Supplied material:
[BEGIN]

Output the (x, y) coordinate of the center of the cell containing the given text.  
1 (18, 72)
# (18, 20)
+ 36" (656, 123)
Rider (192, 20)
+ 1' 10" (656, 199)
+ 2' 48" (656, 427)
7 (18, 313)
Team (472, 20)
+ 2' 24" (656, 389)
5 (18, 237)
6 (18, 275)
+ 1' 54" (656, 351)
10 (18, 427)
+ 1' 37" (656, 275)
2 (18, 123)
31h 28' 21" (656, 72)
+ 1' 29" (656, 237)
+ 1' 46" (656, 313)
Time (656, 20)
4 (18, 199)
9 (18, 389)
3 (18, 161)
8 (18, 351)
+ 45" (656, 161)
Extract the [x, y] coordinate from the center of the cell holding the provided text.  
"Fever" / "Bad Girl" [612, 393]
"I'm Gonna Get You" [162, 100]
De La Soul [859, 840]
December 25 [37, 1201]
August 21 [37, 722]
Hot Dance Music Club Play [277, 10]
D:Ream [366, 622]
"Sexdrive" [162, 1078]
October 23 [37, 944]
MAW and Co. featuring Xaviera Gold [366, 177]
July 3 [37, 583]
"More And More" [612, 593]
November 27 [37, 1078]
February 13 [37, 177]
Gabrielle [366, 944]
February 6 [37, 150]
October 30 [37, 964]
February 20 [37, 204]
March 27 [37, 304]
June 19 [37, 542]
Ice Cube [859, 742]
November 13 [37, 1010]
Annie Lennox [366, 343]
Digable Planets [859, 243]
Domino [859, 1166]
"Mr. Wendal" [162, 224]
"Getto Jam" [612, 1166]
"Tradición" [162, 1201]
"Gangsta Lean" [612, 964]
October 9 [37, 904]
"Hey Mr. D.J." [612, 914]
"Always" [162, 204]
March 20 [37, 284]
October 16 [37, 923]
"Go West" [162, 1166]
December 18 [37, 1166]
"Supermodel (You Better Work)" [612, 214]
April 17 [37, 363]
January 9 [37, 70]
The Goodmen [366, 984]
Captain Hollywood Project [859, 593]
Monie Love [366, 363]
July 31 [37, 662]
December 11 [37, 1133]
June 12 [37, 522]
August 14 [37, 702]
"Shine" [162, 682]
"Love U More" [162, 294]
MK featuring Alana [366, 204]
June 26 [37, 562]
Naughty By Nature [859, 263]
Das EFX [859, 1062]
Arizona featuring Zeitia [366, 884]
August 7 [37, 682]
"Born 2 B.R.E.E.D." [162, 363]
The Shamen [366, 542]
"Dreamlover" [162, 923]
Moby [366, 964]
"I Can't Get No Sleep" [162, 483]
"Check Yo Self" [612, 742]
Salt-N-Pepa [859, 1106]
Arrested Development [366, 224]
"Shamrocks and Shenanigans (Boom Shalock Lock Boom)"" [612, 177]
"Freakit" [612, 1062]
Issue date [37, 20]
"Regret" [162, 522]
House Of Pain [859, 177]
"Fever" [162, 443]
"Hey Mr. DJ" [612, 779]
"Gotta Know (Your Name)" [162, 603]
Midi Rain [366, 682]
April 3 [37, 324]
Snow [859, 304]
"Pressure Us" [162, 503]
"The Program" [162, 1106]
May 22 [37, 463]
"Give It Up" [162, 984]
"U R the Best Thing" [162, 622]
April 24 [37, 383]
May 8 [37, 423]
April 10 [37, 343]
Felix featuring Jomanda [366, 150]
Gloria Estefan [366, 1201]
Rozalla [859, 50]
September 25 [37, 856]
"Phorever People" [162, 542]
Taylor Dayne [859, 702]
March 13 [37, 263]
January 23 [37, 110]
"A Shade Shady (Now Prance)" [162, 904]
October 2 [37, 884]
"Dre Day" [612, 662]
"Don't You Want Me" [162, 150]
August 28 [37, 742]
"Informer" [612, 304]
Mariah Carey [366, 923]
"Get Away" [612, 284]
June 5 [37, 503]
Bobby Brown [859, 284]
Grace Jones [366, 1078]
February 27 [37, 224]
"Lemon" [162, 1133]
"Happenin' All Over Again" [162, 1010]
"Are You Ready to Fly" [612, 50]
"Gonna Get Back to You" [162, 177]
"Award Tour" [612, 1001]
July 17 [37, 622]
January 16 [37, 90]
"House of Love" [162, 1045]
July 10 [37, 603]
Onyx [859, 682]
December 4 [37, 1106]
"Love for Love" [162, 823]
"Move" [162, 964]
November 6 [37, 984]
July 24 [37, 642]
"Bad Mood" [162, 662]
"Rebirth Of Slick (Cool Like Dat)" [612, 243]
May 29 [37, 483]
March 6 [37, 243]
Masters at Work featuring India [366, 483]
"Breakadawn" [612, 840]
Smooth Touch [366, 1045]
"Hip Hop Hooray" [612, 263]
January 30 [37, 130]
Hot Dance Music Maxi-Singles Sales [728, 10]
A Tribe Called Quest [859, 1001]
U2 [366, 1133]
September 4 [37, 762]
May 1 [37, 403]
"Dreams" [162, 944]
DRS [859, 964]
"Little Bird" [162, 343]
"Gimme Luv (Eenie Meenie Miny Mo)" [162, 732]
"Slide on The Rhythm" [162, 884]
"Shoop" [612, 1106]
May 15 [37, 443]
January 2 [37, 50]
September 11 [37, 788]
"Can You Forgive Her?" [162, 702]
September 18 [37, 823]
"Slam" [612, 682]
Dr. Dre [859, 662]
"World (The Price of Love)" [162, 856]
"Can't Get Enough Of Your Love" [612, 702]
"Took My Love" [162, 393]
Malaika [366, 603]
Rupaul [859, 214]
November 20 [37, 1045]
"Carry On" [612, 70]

[END]

Required task:
Can you rewrite all the rows above, changing "featuring" to "feat." wherever it appears and leaving everything else unchanged?

Answer for the task:
Output the (x, y) coordinate of the center of the cell containing the given text.  
1 (18, 72)
# (18, 20)
+ 36" (656, 123)
Rider (192, 20)
+ 1' 10" (656, 199)
+ 2' 48" (656, 427)
7 (18, 313)
Team (472, 20)
+ 2' 24" (656, 389)
5 (18, 237)
6 (18, 275)
+ 1' 54" (656, 351)
10 (18, 427)
+ 1' 37" (656, 275)
2 (18, 123)
31h 28' 21" (656, 72)
+ 1' 29" (656, 237)
+ 1' 46" (656, 313)
Time (656, 20)
4 (18, 199)
9 (18, 389)
3 (18, 161)
8 (18, 351)
+ 45" (656, 161)
Extract the [x, y] coordinate from the center of the cell holding the provided text.  
"Fever" / "Bad Girl" [612, 393]
"I'm Gonna Get You" [162, 100]
De La Soul [859, 840]
December 25 [37, 1201]
August 21 [37, 722]
Hot Dance Music Club Play [277, 10]
D:Ream [366, 622]
"Sexdrive" [162, 1078]
October 23 [37, 944]
MAW and Co. feat. Xaviera Gold [366, 177]
July 3 [37, 583]
"More And More" [612, 593]
November 27 [37, 1078]
February 13 [37, 177]
Gabrielle [366, 944]
February 6 [37, 150]
October 30 [37, 964]
February 20 [37, 204]
March 27 [37, 304]
June 19 [37, 542]
Ice Cube [859, 742]
November 13 [37, 1010]
Annie Lennox [366, 343]
Digable Planets [859, 243]
Domino [859, 1166]
"Mr. Wendal" [162, 224]
"Getto Jam" [612, 1166]
"Tradición" [162, 1201]
"Gangsta Lean" [612, 964]
October 9 [37, 904]
"Hey Mr. D.J." [612, 914]
"Always" [162, 204]
March 20 [37, 284]
October 16 [37, 923]
"Go West" [162, 1166]
December 18 [37, 1166]
"Supermodel (You Better Work)" [612, 214]
April 17 [37, 363]
January 9 [37, 70]
The Goodmen [366, 984]
Captain Hollywood Project [859, 593]
Monie Love [366, 363]
July 31 [37, 662]
December 11 [37, 1133]
June 12 [37, 522]
August 14 [37, 702]
"Shine" [162, 682]
"Love U More" [162, 294]
MK feat. Alana [366, 204]
June 26 [37, 562]
Naughty By Nature [859, 263]
Das EFX [859, 1062]
Arizona feat. Zeitia [366, 884]
August 7 [37, 682]
"Born 2 B.R.E.E.D." [162, 363]
The Shamen [366, 542]
"Dreamlover" [162, 923]
Moby [366, 964]
"I Can't Get No Sleep" [162, 483]
"Check Yo Self" [612, 742]
Salt-N-Pepa [859, 1106]
Arrested Development [366, 224]
"Shamrocks and Shenanigans (Boom Shalock Lock Boom)"" [612, 177]
"Freakit" [612, 1062]
Issue date [37, 20]
"Regret" [162, 522]
House Of Pain [859, 177]
"Fever" [162, 443]
"Hey Mr. DJ" [612, 779]
"Gotta Know (Your Name)" [162, 603]
Midi Rain [366, 682]
April 3 [37, 324]
Snow [859, 304]
"Pressure Us" [162, 503]
"The Program" [162, 1106]
May 22 [37, 463]
"Give It Up" [162, 984]
"U R the Best Thing" [162, 622]
April 24 [37, 383]
May 8 [37, 423]
April 10 [37, 343]
Felix feat. Jomanda [366, 150]
Gloria Estefan [366, 1201]
Rozalla [859, 50]
September 25 [37, 856]
"Phorever People" [162, 542]
Taylor Dayne [859, 702]
March 13 [37, 263]
January 23 [37, 110]
"A Shade Shady (Now Prance)" [162, 904]
October 2 [37, 884]
"Dre Day" [612, 662]
"Don't You Want Me" [162, 150]
August 28 [37, 742]
"Informer" [612, 304]
Mariah Carey [366, 923]
"Get Away" [612, 284]
June 5 [37, 503]
Bobby Brown [859, 284]
Grace Jones [366, 1078]
February 27 [37, 224]
"Lemon" [162, 1133]
"Happenin' All Over Again" [162, 1010]
"Are You Ready to Fly" [612, 50]
"Gonna Get Back to You" [162, 177]
"Award Tour" [612, 1001]
July 17 [37, 622]
January 16 [37, 90]
"House of Love" [162, 1045]
July 10 [37, 603]
Onyx [859, 682]
December 4 [37, 1106]
"Love for Love" [162, 823]
"Move" [162, 964]
November 6 [37, 984]
July 24 [37, 642]
"Bad Mood" [162, 662]
"Rebirth Of Slick (Cool Like Dat)" [612, 243]
May 29 [37, 483]
March 6 [37, 243]
Masters at Work feat. India [366, 483]
"Breakadawn" [612, 840]
Smooth Touch [366, 1045]
"Hip Hop Hooray" [612, 263]
January 30 [37, 130]
Hot Dance Music Maxi-Singles Sales [728, 10]
A Tribe Called Quest [859, 1001]
U2 [366, 1133]
September 4 [37, 762]
May 1 [37, 403]
"Dreams" [162, 944]
DRS [859, 964]
"Little Bird" [162, 343]
"Gimme Luv (Eenie Meenie Miny Mo)" [162, 732]
"Slide on The Rhythm" [162, 884]
"Shoop" [612, 1106]
May 15 [37, 443]
January 2 [37, 50]
September 11 [37, 788]
"Can You Forgive Her?" [162, 702]
September 18 [37, 823]
"Slam" [612, 682]
Dr. Dre [859, 662]
"World (The Price of Love)" [162, 856]
"Can't Get Enough Of Your Love" [612, 702]
"Took My Love" [162, 393]
Malaika [366, 603]
Rupaul [859, 214]
November 20 [37, 1045]
"Carry On" [612, 70]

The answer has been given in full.